* EXERCISE REQUIREMENTS *
The required output is the exact run of lines in the listing below from the line holding "blue hexagon: (109, 324) -> (171, 587), moved" through the line holding "blue square: (88, 243)", with no pictures.

* DATA IN THIS EXERCISE *
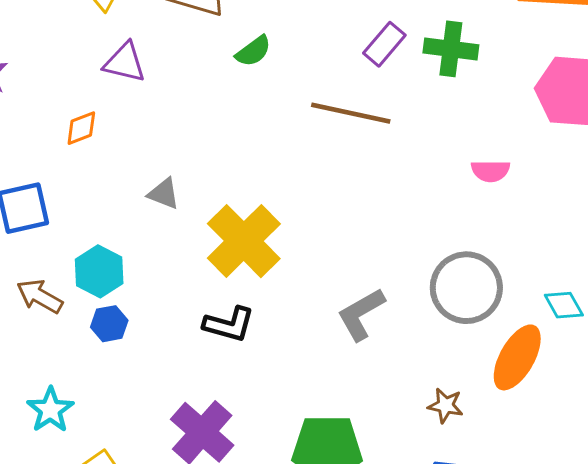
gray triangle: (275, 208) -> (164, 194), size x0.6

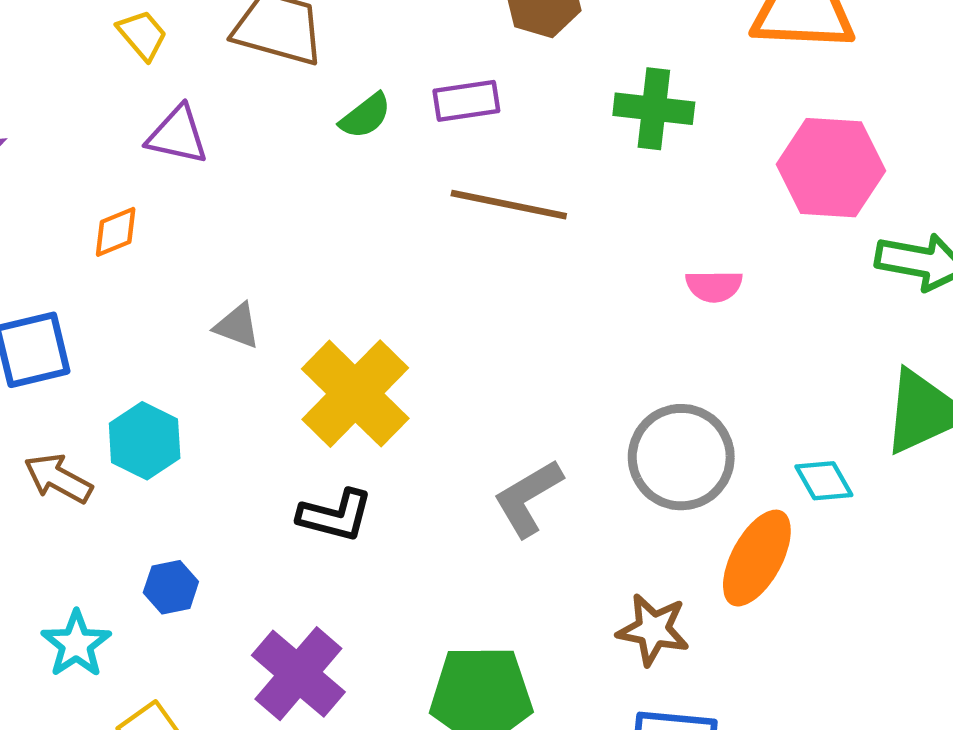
purple rectangle: (384, 44) -> (466, 101), moved, turned 42
blue hexagon: (109, 324) -> (171, 587), moved
brown star: (445, 406) -> (653, 630), size x1.4

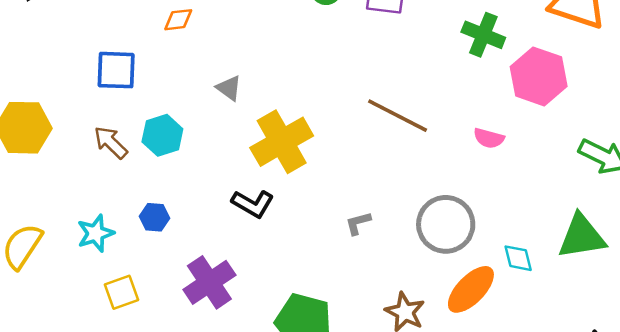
pink hexagon: (831, 168) -> (539, 76), moved
brown line: (509, 205) -> (398, 116), moved
gray L-shape: (528, 498) -> (358, 223), size x0.6

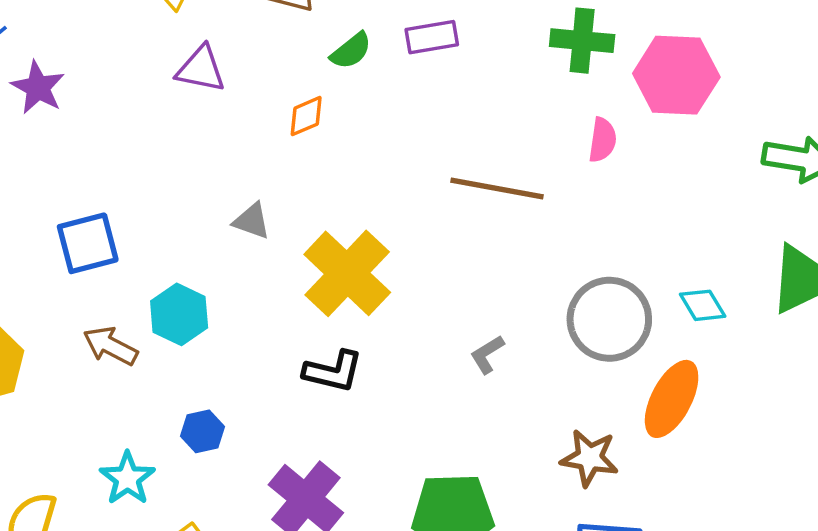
orange diamond: (178, 20) -> (306, 116), moved
pink semicircle: (489, 138) -> (602, 140), moved, turned -80
cyan diamond: (518, 258) -> (703, 305), moved

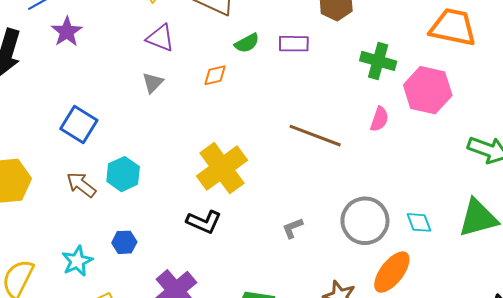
gray triangle: (252, 221) -> (153, 83), moved, turned 45
blue square: (88, 243) -> (79, 125), turned 36

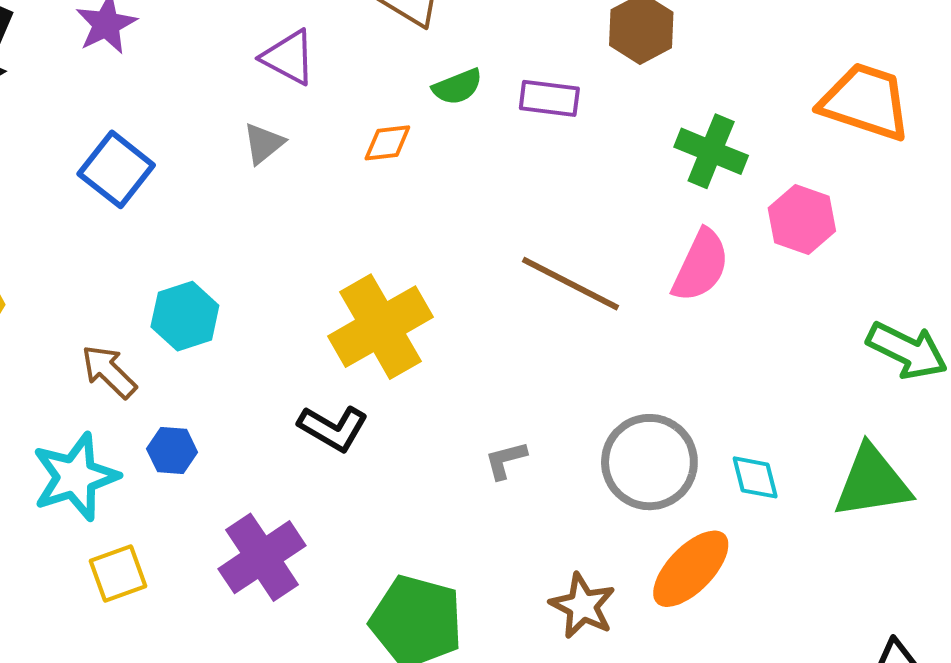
pink hexagon: (428, 90) -> (802, 220), size x0.7
pink semicircle: (379, 119) -> (701, 266), size x1.5
blue square: (79, 125) -> (116, 169), moved
brown arrow: (81, 185) -> (109, 371), moved
cyan star: (77, 261) -> (75, 477), size x1.4

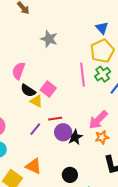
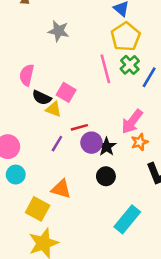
black circle: (70, 175) -> (106, 176), moved

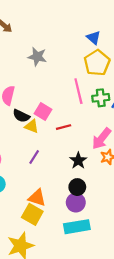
green cross: (130, 65) -> (101, 98), moved, turned 35
red line: (79, 127) -> (64, 127), moved
purple circle: (91, 143) -> (76, 203), moved
yellow square: (38, 209) -> (32, 214), moved
cyan rectangle: (127, 219) -> (77, 227), moved, turned 40

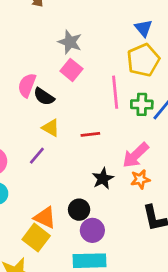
pink square: (43, 111) -> (71, 70), moved
black semicircle: (21, 116) -> (44, 97), moved
purple line: (34, 157) -> (37, 156), moved
black circle: (77, 187) -> (79, 210), moved

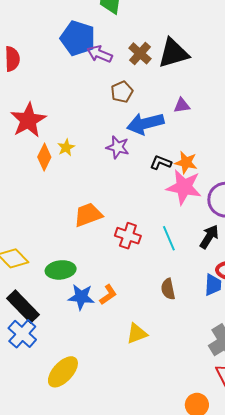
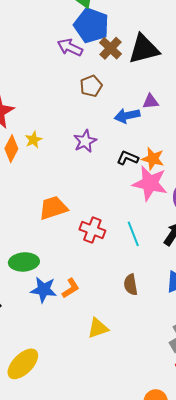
blue pentagon: (78, 38) -> (91, 25), moved
blue arrow: (145, 124) -> (127, 116), moved, size x0.7
purple star: (118, 147) -> (85, 141), turned 30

* ANSWER BELOW *
blue hexagon: (109, 324) -> (171, 587), moved
brown star: (445, 406) -> (653, 630), size x1.4

pink hexagon: (831, 168) -> (539, 76), moved
brown line: (509, 205) -> (398, 116), moved
gray L-shape: (528, 498) -> (358, 223), size x0.6

orange diamond: (178, 20) -> (306, 116), moved
pink semicircle: (489, 138) -> (602, 140), moved, turned -80
cyan diamond: (518, 258) -> (703, 305), moved

gray triangle: (252, 221) -> (153, 83), moved, turned 45
blue square: (88, 243) -> (79, 125), turned 36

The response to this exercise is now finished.